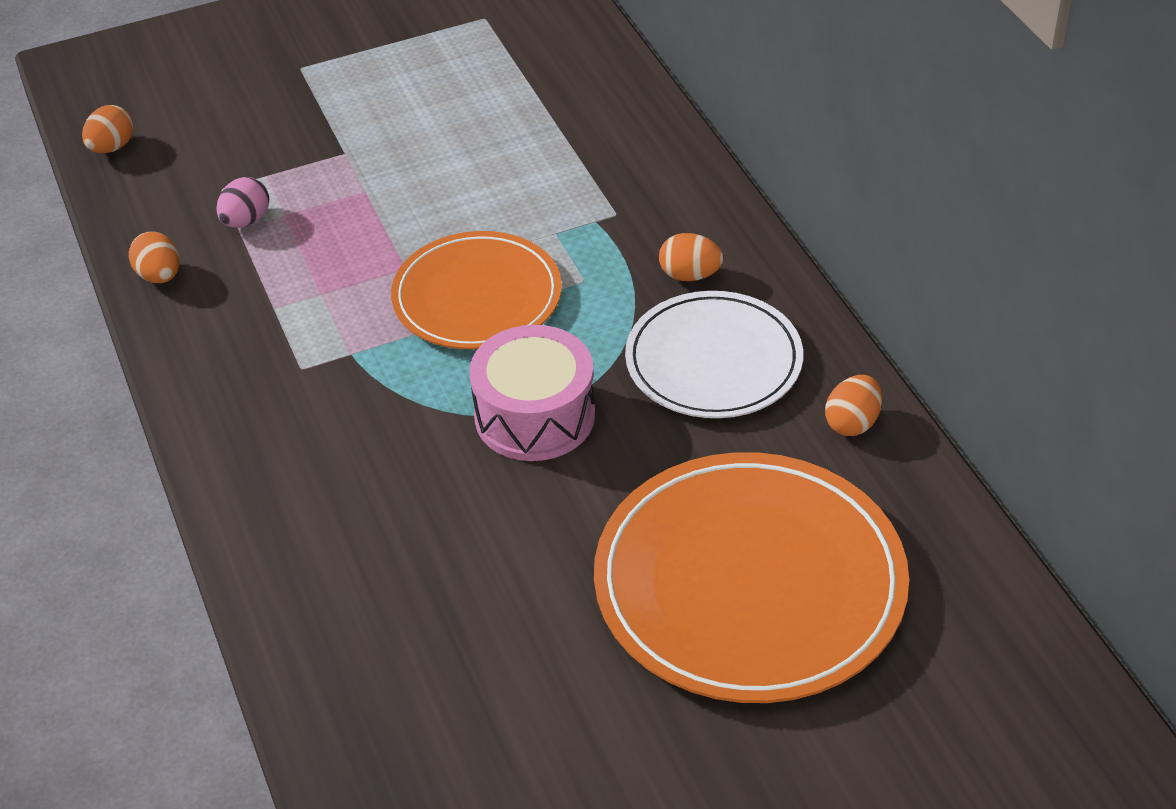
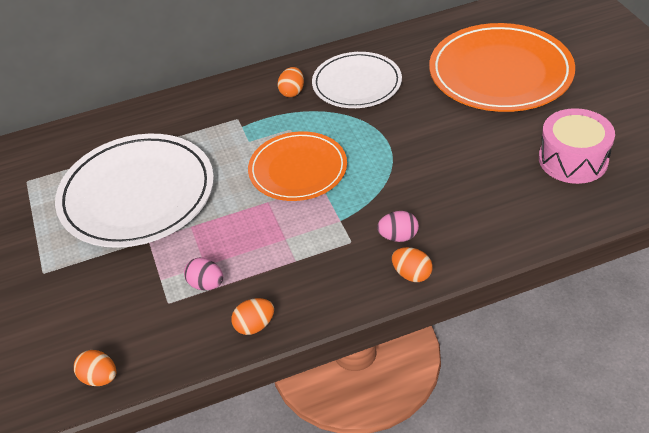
camera: 85 degrees left, 0 degrees up
(301, 424) = (398, 237): none -> pink egg
(441, 128) = (137, 194): none -> white plate
(535, 416) = (393, 143): pink drum -> pink drum (573, 159)
(852, 423) = (400, 43): orange egg -> orange egg (412, 274)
######
BRIEF:
The copy must reproduce the listing above verbatim and contain no pictures.

RESPONSE TO THE TASK:
camera: 85 degrees left, 0 degrees up
(301, 424) = (398, 237): none -> pink egg
(441, 128) = (137, 194): none -> white plate
(535, 416) = (393, 143): pink drum -> pink drum (573, 159)
(852, 423) = (400, 43): orange egg -> orange egg (412, 274)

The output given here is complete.